▸ **WHAT TO PRODUCE**: Within the data below, copy each line where the string "buffer" is found.

▸ **PROVIDED RECORDS**:
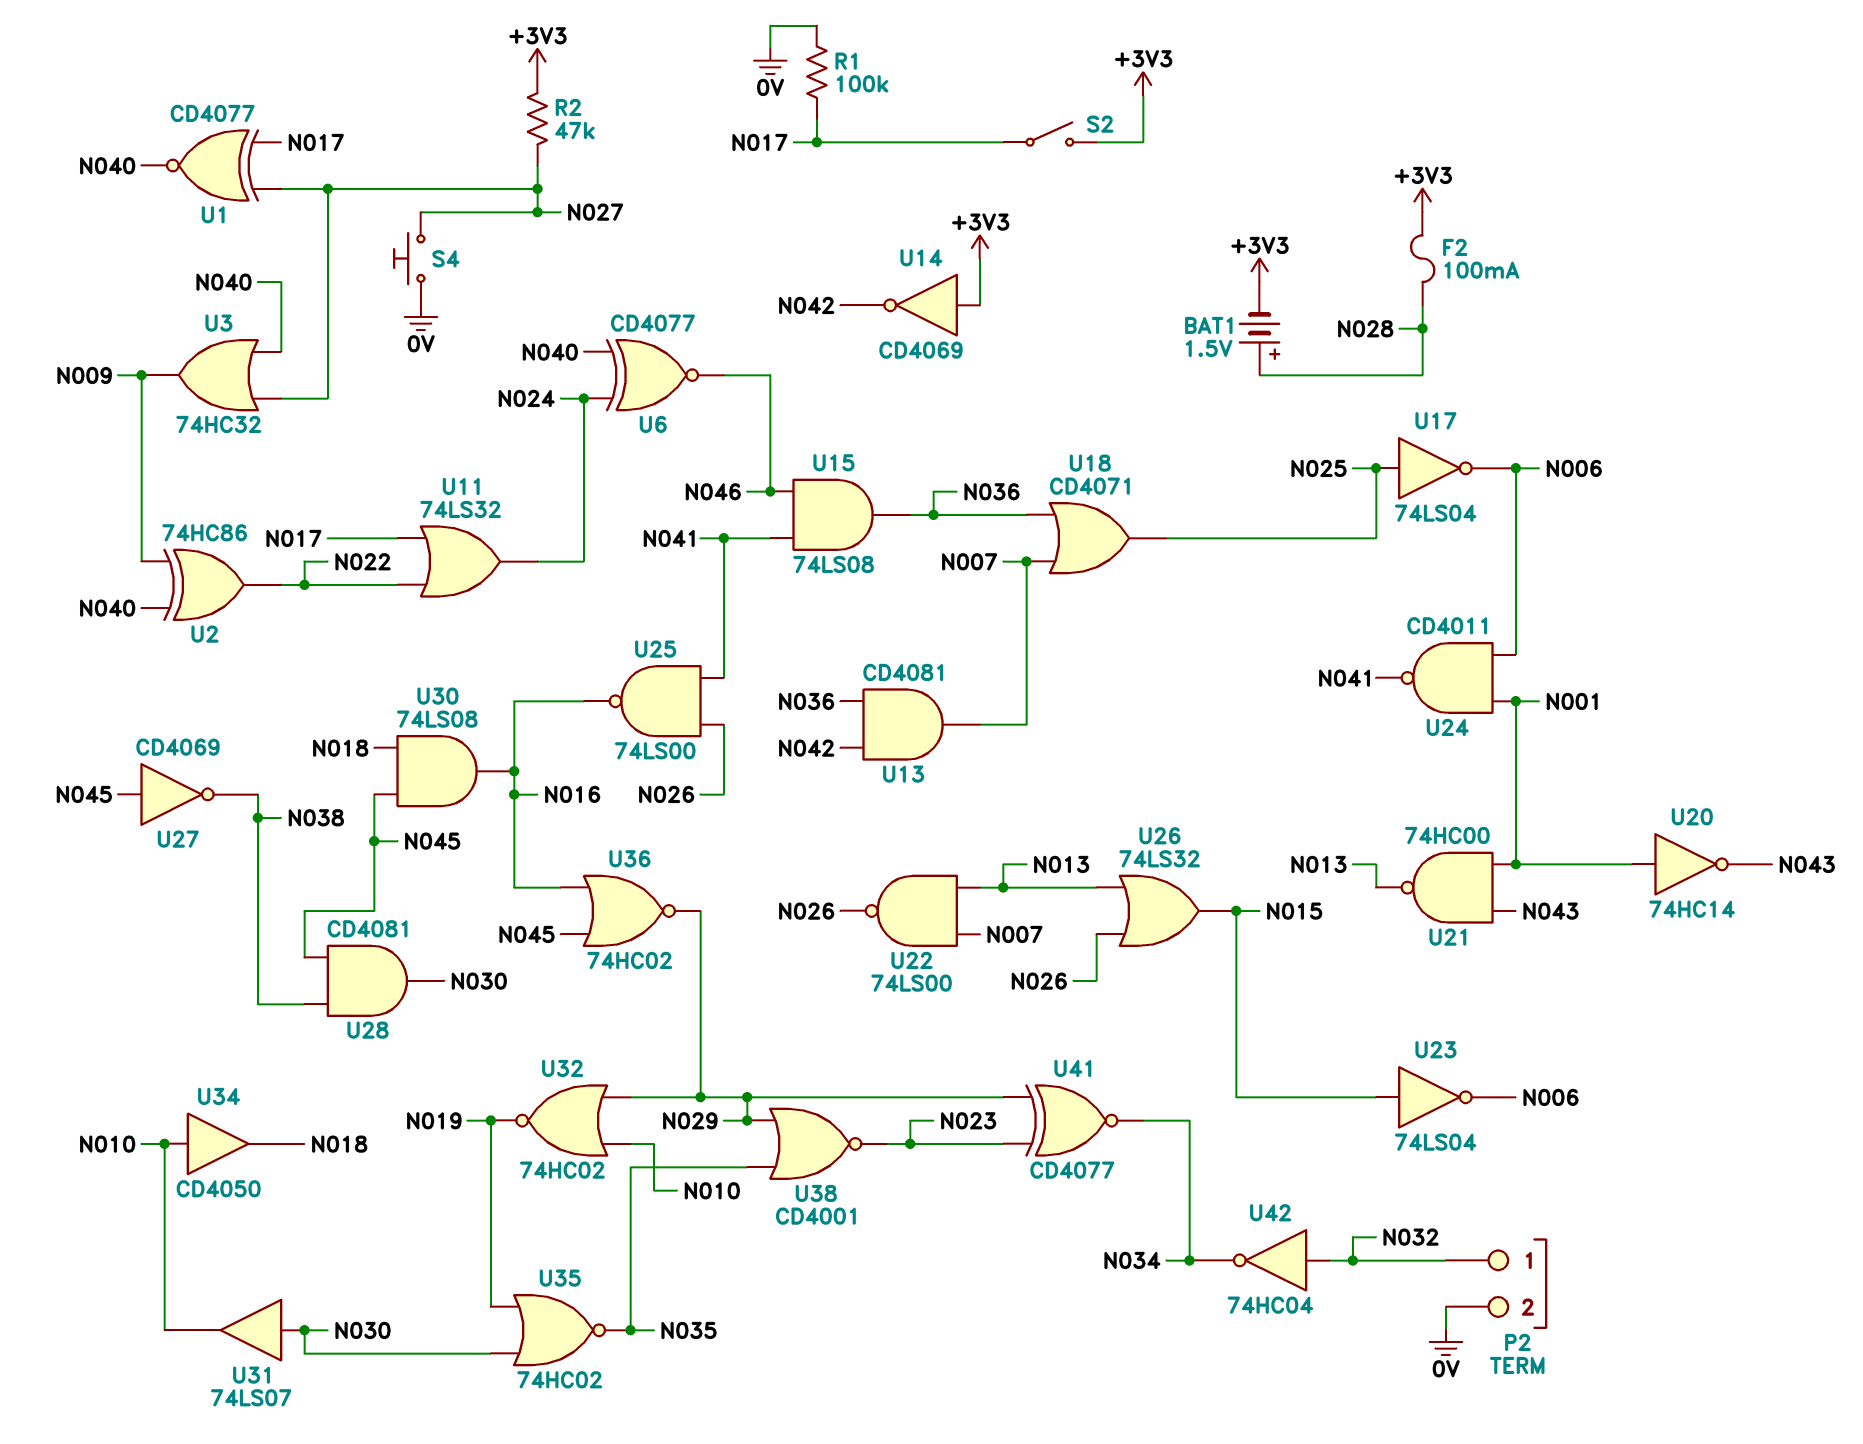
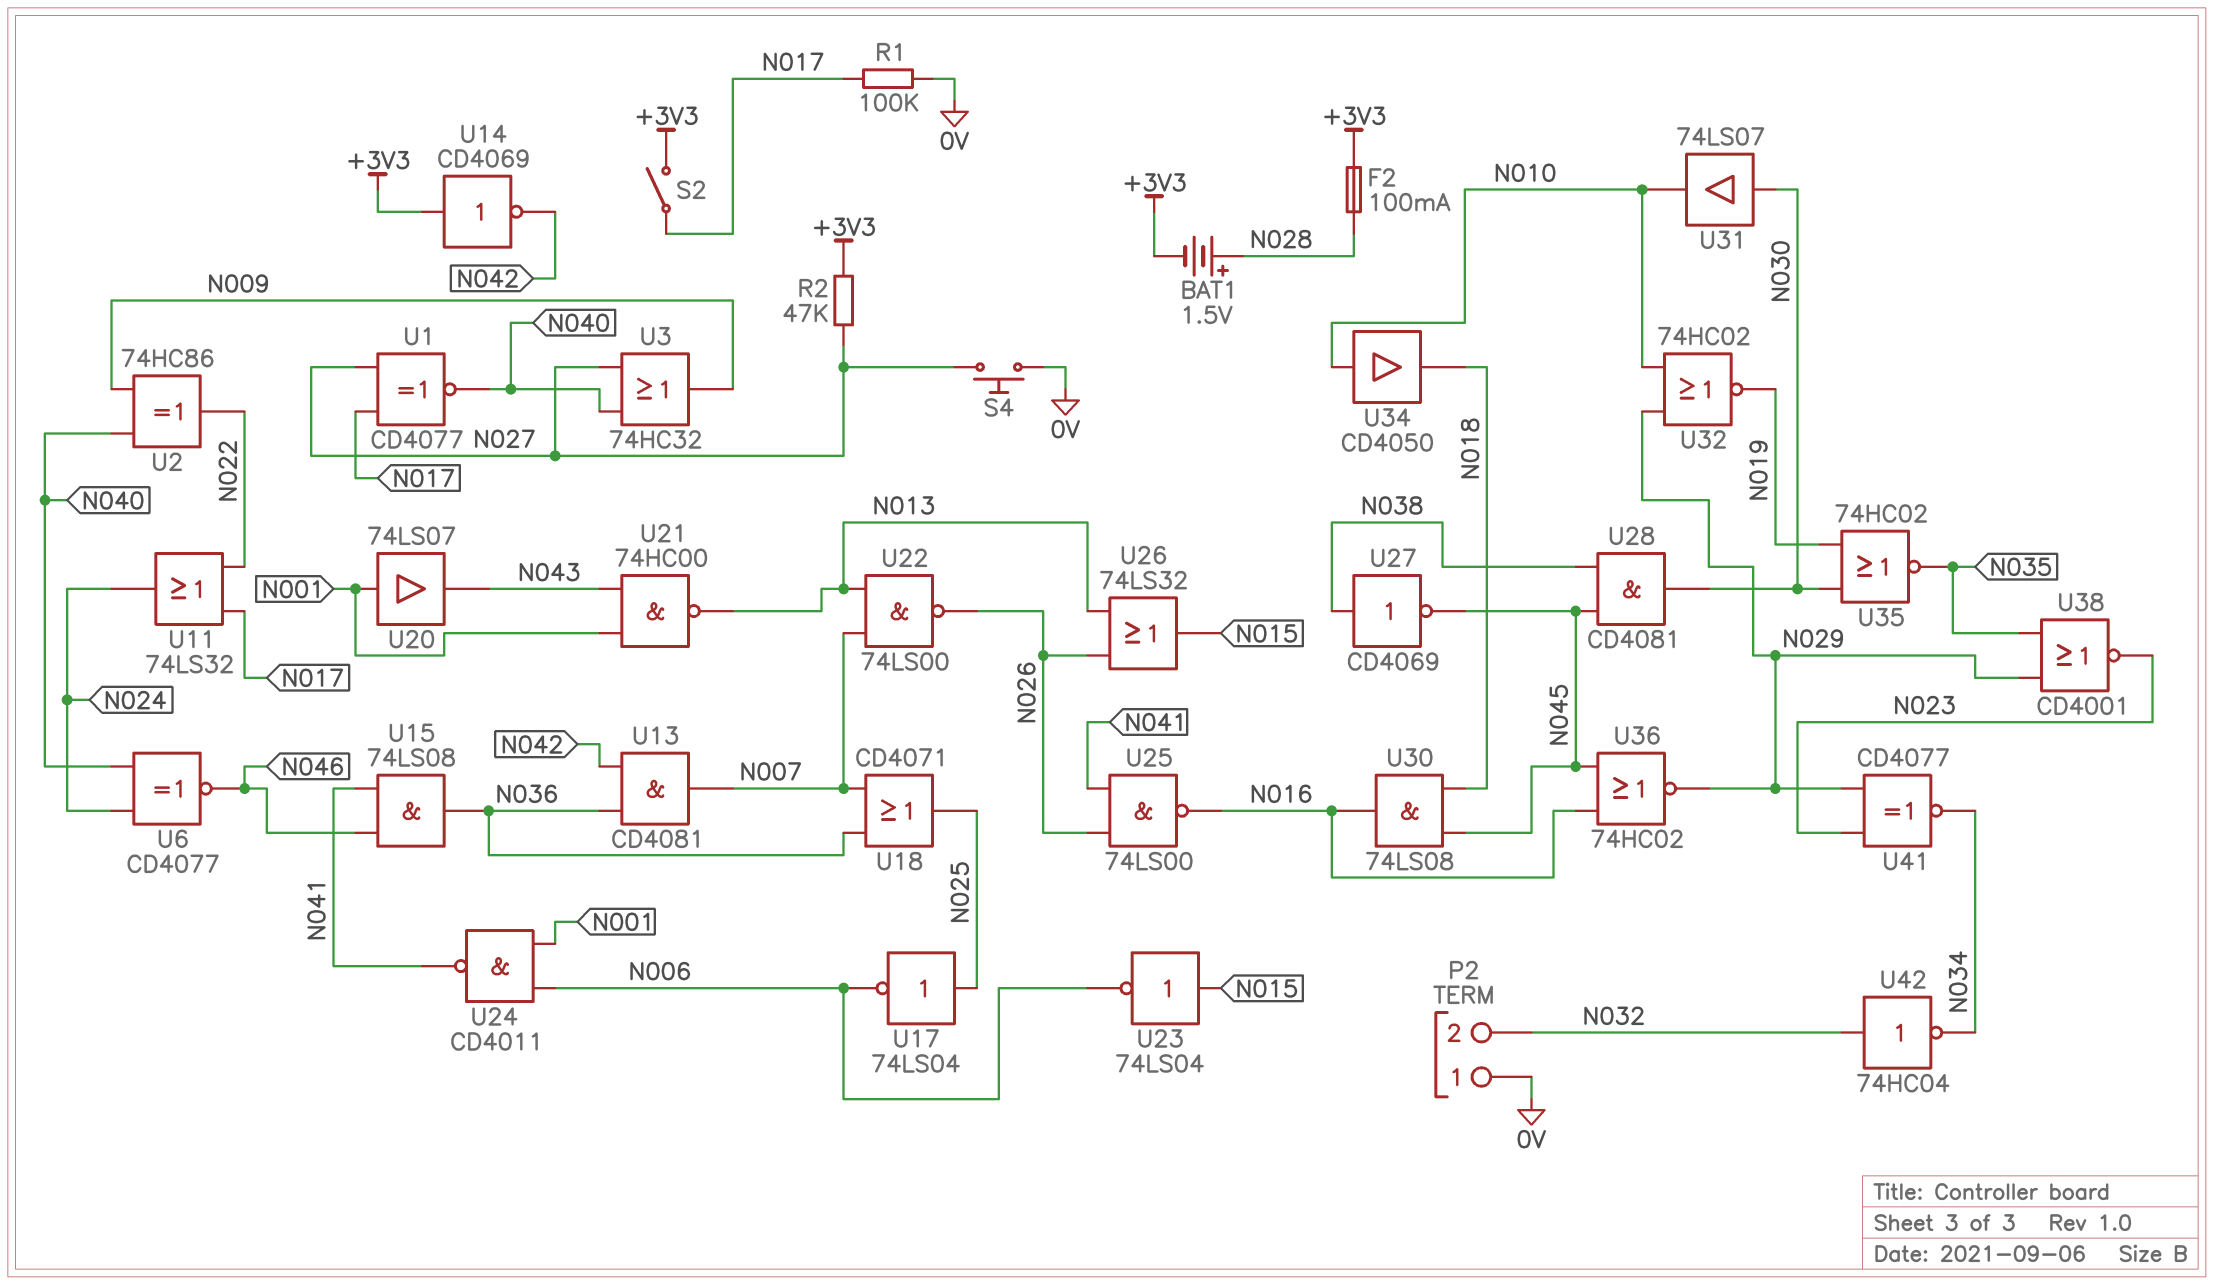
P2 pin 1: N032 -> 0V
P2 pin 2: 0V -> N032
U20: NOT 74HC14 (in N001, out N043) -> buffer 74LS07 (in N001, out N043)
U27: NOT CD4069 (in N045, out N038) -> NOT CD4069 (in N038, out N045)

...

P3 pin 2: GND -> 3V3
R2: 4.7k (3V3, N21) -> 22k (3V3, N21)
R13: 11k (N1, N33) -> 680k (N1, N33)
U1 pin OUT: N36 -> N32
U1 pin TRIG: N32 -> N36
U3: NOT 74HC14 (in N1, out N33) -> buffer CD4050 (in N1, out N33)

▸ **RESPONSE FOR THIS EXERCISE**:
U20: NOT 74HC14 (in N001, out N043) -> buffer 74LS07 (in N001, out N043)
U3: NOT 74HC14 (in N1, out N33) -> buffer CD4050 (in N1, out N33)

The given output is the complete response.